§ Dataset excerpts
☆ ☆ ☆ ☆ ☆ ☆ ☆
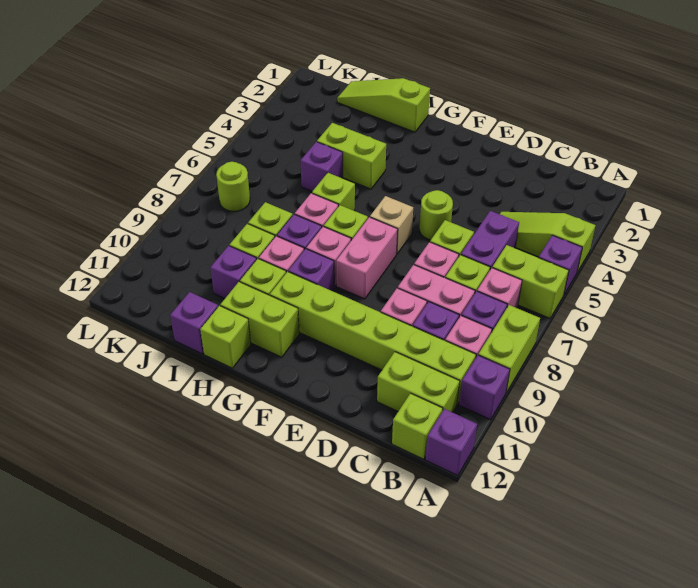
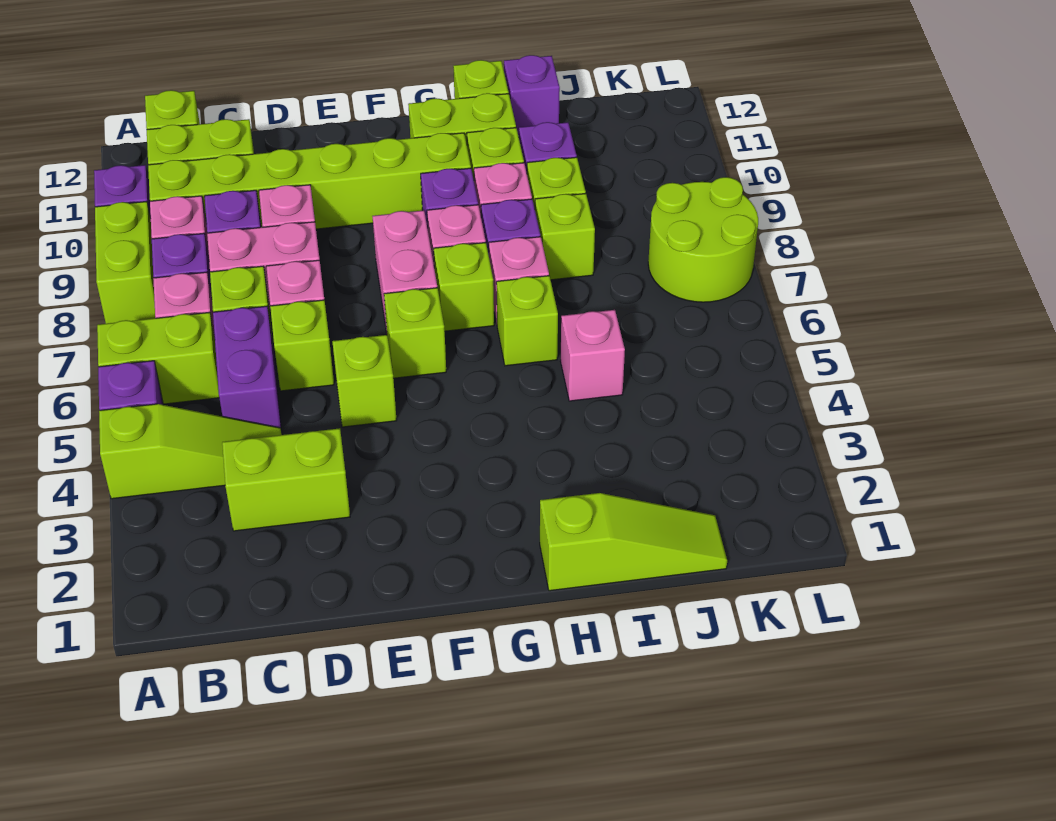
purple brick A12 level 1 -> none
lime round brick E5 level 1 -> lime brick E5 level 1
tan brick F6 level 1 -> lime brick F6 level 1
lime brick H4:I4 level 1 -> lime brick C3:D3 level 1
purple brick I5 level 1 -> pink brick I5 level 1
lime round brick K7 level 1 -> lime round brick K7:L8 level 1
☆ ☆ ☆ ☆ ☆ ☆ ☆
§ EXERCISE OBJECTIVE
Each line above that includes the word "lime" is to be copied.

§ THE COMPLETED TASK
lime round brick E5 level 1 -> lime brick E5 level 1
tan brick F6 level 1 -> lime brick F6 level 1
lime brick H4:I4 level 1 -> lime brick C3:D3 level 1
lime round brick K7 level 1 -> lime round brick K7:L8 level 1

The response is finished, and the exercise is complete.